Assignment>
Work through the listing below, copying each line that carries the word "marker".

Supplied data>
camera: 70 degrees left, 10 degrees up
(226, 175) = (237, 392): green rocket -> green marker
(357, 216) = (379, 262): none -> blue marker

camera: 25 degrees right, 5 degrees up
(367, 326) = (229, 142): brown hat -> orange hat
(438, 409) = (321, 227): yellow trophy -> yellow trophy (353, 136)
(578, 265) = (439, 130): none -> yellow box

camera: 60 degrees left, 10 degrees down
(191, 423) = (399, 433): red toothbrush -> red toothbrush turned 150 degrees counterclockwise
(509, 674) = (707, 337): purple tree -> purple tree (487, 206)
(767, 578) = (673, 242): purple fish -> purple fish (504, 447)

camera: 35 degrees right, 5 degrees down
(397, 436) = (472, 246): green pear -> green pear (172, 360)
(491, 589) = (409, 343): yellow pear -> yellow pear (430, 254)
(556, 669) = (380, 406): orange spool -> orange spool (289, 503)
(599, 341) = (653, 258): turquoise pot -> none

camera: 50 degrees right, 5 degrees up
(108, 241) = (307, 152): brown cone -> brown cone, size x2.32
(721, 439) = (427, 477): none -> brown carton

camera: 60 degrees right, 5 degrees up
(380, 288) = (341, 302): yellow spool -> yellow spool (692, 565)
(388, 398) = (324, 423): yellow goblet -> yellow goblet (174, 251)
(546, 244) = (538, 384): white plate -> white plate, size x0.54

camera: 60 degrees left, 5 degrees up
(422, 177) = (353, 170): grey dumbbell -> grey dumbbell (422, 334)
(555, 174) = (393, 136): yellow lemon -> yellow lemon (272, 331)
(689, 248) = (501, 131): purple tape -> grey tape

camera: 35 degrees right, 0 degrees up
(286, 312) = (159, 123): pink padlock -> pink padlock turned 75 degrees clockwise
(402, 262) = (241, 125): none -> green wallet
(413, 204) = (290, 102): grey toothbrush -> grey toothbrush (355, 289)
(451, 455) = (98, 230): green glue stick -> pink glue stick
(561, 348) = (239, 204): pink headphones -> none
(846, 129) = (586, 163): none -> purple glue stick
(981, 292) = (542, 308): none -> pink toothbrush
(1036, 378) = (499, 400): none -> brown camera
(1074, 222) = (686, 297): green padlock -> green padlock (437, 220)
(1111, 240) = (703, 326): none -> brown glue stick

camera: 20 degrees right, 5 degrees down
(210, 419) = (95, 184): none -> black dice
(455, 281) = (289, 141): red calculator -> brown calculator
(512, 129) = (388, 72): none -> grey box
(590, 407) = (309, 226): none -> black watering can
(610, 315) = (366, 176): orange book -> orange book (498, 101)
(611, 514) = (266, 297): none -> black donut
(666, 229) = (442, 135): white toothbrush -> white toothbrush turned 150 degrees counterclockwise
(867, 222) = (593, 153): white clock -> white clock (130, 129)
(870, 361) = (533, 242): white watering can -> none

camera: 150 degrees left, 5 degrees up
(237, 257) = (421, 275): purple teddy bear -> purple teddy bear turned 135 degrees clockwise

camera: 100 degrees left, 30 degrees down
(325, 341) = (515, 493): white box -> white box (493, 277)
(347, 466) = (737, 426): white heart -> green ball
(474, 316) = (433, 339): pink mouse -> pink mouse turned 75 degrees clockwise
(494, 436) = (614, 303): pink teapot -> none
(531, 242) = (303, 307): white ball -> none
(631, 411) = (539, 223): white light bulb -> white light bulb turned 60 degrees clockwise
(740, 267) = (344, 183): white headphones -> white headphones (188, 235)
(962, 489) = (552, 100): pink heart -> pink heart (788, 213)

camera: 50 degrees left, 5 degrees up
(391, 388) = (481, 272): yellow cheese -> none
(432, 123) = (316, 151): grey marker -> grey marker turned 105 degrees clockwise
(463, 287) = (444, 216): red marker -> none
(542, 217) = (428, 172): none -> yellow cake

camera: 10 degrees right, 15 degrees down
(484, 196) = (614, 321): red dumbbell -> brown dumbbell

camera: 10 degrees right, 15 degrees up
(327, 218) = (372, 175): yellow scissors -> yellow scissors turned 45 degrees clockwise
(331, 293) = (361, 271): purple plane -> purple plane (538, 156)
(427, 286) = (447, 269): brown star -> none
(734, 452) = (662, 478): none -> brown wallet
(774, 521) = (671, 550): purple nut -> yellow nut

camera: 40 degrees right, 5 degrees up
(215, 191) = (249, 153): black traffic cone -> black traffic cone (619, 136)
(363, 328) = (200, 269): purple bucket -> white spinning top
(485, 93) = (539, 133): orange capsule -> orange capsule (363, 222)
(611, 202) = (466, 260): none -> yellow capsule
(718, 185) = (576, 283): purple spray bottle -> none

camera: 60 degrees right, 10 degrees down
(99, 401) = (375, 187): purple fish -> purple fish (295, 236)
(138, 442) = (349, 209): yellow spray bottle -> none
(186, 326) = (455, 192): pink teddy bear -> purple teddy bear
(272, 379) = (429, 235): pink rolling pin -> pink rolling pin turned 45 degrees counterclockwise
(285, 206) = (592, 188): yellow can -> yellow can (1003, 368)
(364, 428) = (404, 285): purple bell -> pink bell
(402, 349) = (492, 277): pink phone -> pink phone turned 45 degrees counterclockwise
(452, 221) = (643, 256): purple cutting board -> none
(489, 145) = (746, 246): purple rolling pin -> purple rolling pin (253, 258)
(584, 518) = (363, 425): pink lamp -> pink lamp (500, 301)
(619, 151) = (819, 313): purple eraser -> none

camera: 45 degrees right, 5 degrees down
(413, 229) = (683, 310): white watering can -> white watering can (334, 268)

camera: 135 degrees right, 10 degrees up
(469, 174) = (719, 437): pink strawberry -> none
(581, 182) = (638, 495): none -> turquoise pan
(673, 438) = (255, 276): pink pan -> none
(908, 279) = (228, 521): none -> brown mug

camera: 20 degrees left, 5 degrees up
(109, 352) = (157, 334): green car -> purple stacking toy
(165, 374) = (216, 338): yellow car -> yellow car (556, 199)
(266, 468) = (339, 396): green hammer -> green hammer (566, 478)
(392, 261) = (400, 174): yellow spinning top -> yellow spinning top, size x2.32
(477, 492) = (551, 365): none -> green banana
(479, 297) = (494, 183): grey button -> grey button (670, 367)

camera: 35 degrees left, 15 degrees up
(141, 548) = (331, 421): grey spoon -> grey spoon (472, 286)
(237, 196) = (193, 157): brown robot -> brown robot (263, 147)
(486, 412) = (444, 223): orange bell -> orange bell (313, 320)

Answer space>
(226, 175) = (237, 392): green rocket -> green marker
(357, 216) = (379, 262): none -> blue marker
(432, 123) = (316, 151): grey marker -> grey marker turned 105 degrees clockwise
(463, 287) = (444, 216): red marker -> none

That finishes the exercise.